===== Material for this exercise =====

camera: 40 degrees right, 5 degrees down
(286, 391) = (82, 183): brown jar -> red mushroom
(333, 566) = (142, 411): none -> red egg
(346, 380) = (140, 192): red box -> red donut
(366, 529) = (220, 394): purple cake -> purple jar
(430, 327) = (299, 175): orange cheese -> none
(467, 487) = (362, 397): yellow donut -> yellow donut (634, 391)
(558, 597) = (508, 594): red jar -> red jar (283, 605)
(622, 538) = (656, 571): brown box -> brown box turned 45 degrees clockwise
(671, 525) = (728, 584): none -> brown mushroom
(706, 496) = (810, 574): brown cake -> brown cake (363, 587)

=====
===== Material for this exercise =====

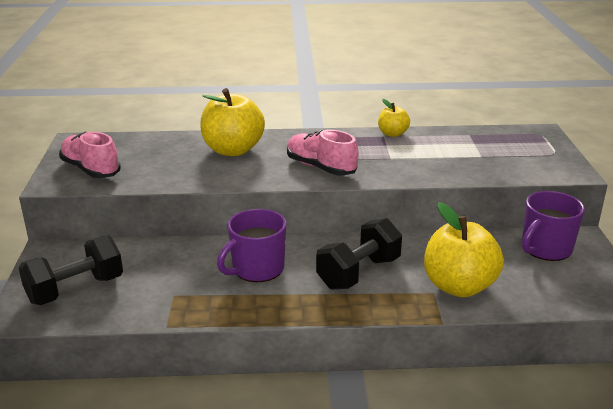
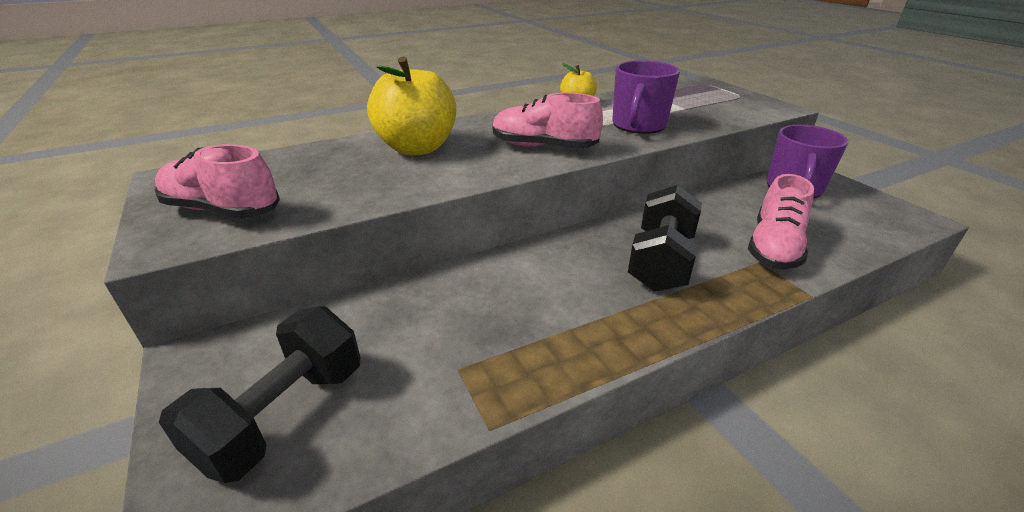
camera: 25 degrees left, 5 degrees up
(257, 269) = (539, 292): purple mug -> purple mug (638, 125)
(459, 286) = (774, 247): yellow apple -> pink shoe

=====

Task requirements: Look for the string "yellow" in the listing above and copy every line holding it.

Exercise solution:
(467, 487) = (362, 397): yellow donut -> yellow donut (634, 391)
(459, 286) = (774, 247): yellow apple -> pink shoe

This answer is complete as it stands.